[Stored entries]
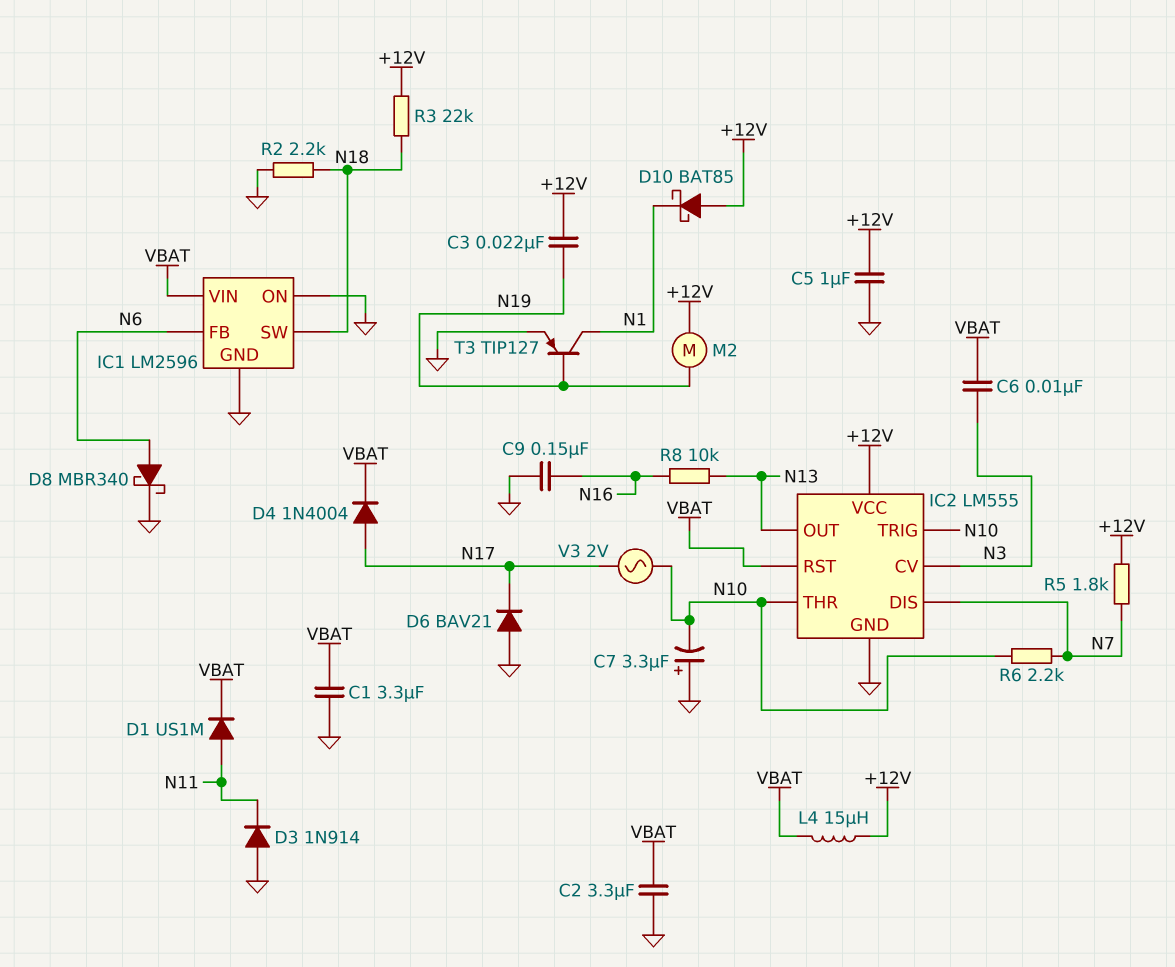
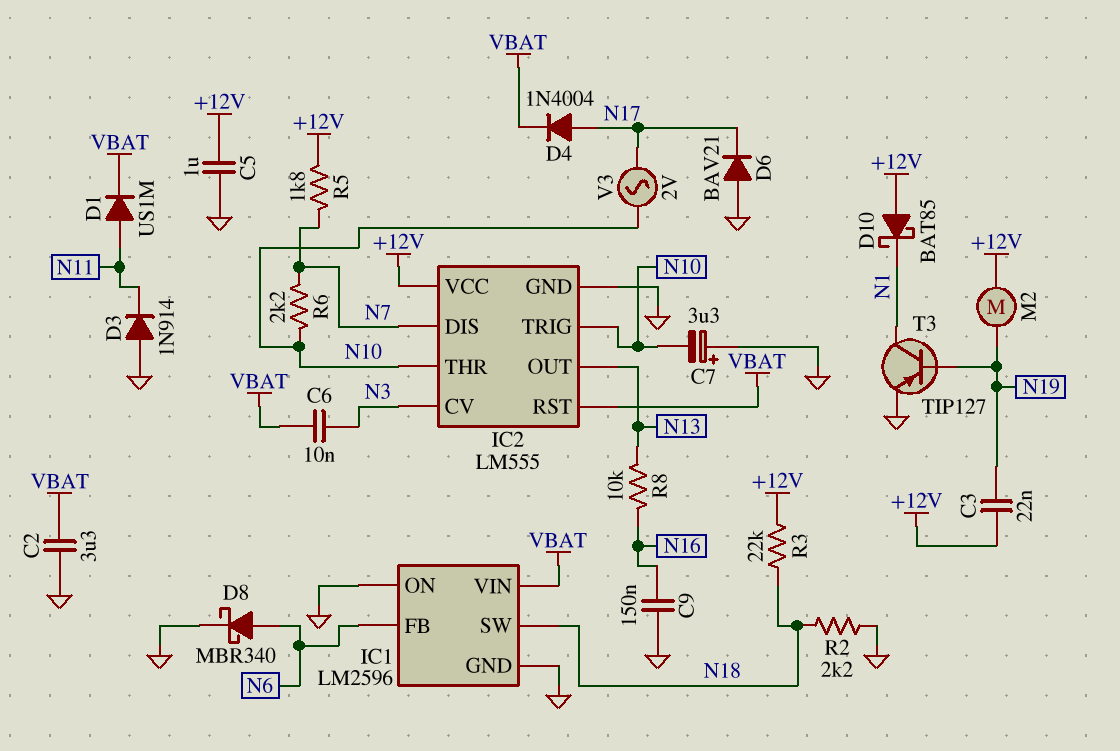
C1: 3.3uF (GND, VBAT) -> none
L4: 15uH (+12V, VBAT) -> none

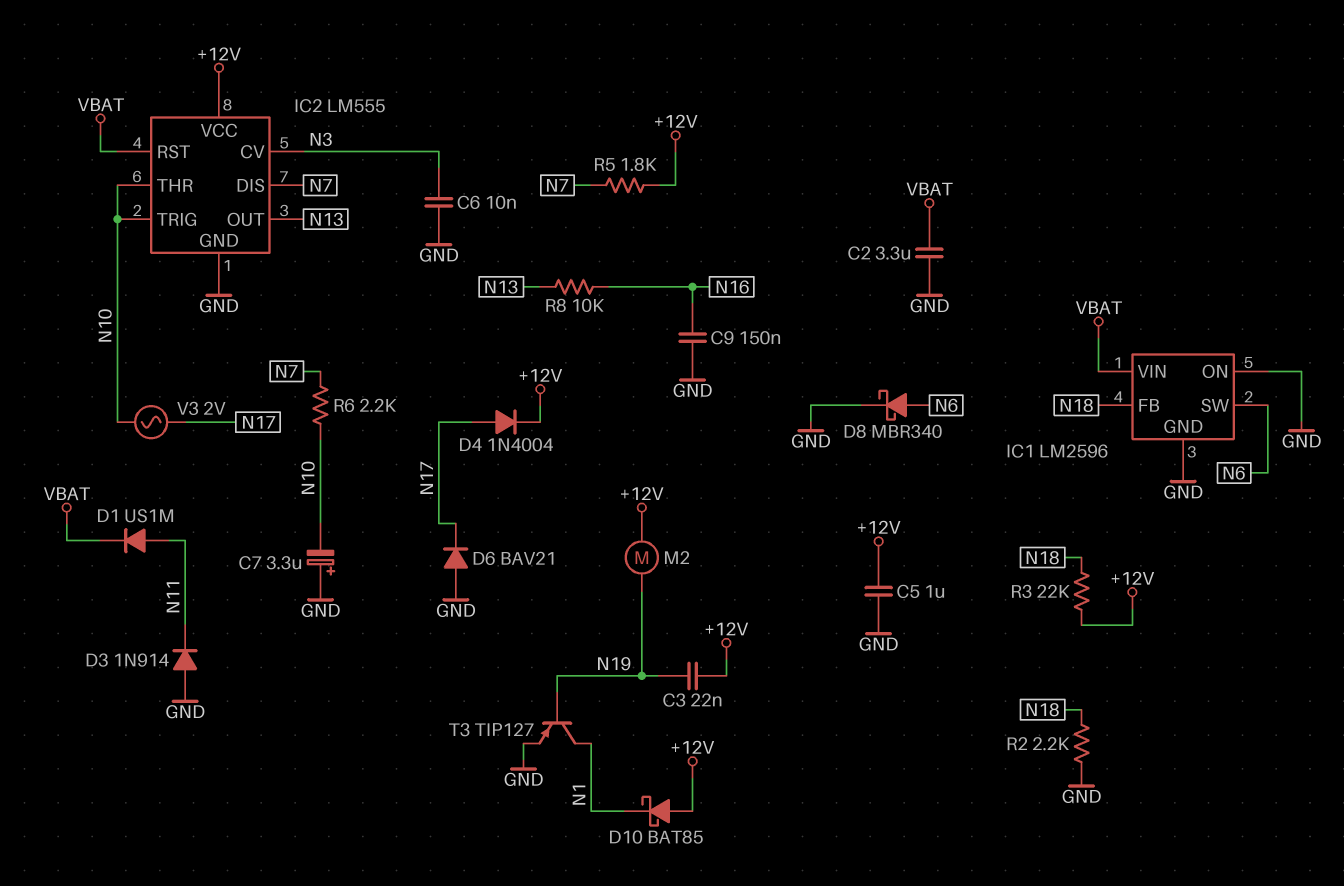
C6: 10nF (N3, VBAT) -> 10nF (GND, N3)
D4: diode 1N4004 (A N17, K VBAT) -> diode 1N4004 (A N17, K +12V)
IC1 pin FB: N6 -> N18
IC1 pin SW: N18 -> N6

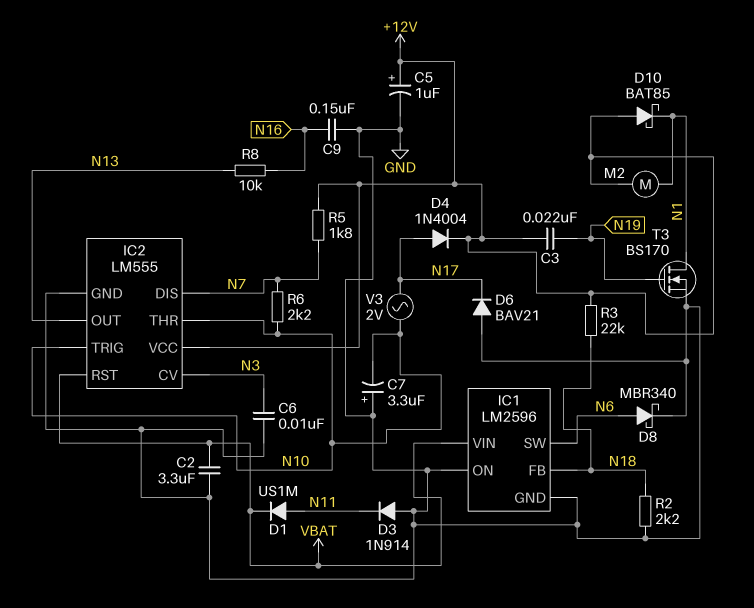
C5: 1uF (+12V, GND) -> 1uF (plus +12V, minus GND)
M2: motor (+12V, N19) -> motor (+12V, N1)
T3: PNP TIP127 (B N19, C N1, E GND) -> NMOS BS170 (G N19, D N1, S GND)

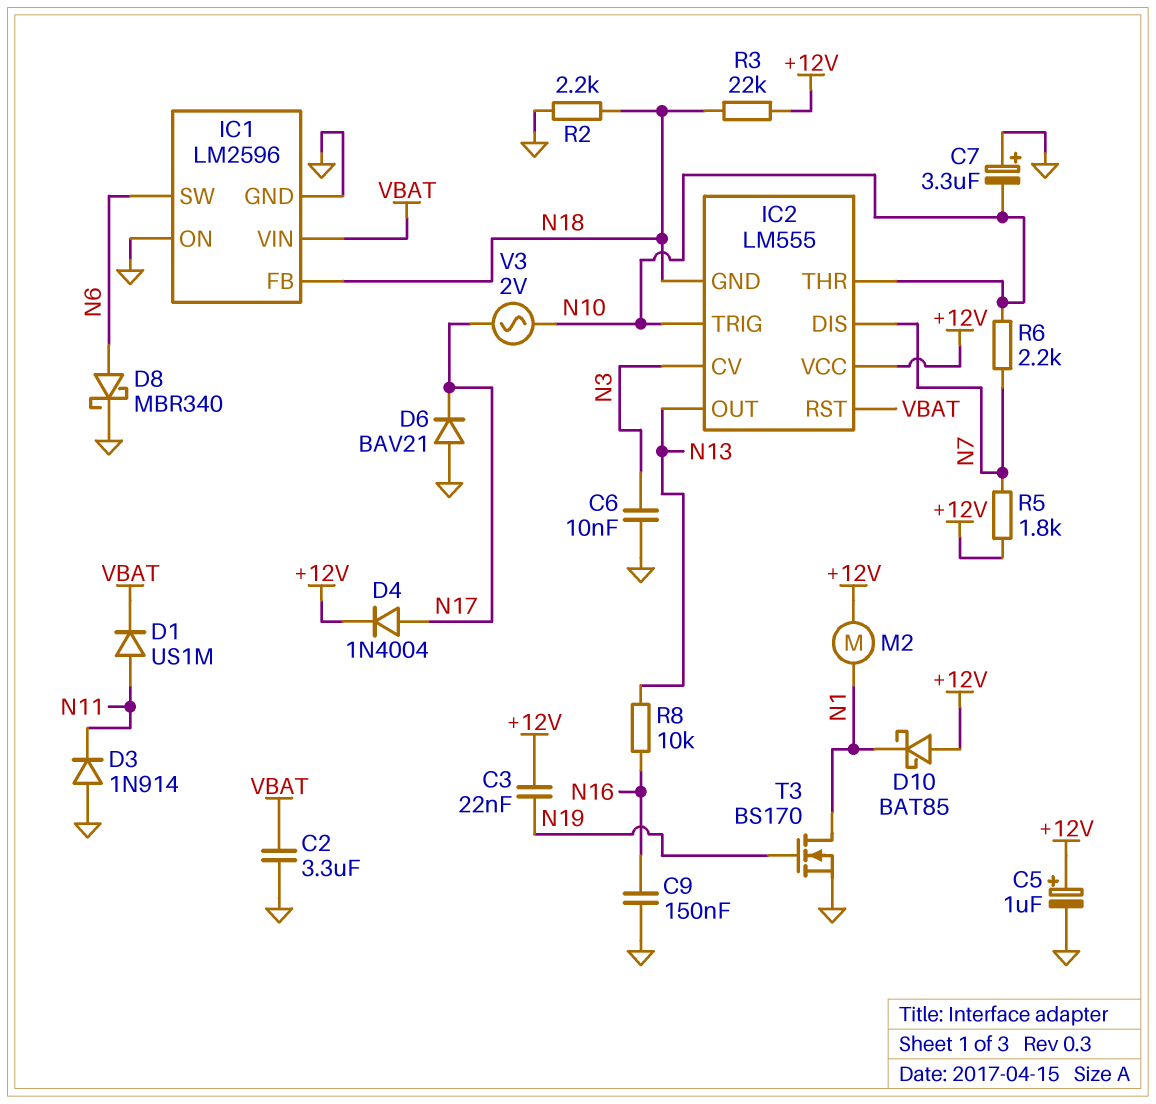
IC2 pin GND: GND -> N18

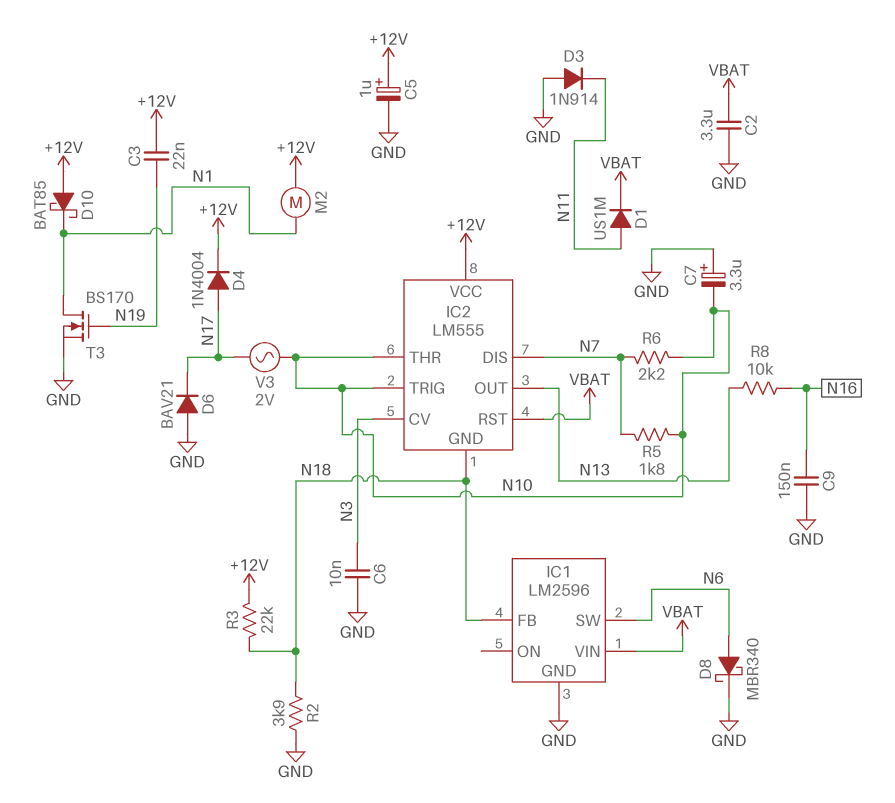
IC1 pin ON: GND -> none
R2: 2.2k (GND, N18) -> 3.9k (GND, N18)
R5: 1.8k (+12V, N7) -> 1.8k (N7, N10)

* * *

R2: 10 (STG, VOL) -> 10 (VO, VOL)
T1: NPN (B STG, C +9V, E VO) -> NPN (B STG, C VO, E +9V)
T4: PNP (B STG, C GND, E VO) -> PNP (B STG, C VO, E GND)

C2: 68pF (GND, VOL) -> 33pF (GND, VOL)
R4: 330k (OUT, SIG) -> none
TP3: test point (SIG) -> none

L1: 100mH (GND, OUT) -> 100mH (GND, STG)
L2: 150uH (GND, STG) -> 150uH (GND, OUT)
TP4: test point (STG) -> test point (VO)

• **WORK REQUIRED**
Copy exactly the stretch of data above from the line with "R4: 330k (OUT, SIG) -> none" through the line with "TP4: test point (STG) -> test point (VO)", and omit all other lines.

• **EXERCISE SOLUTION**
R4: 330k (OUT, SIG) -> none
TP3: test point (SIG) -> none

L1: 100mH (GND, OUT) -> 100mH (GND, STG)
L2: 150uH (GND, STG) -> 150uH (GND, OUT)
TP4: test point (STG) -> test point (VO)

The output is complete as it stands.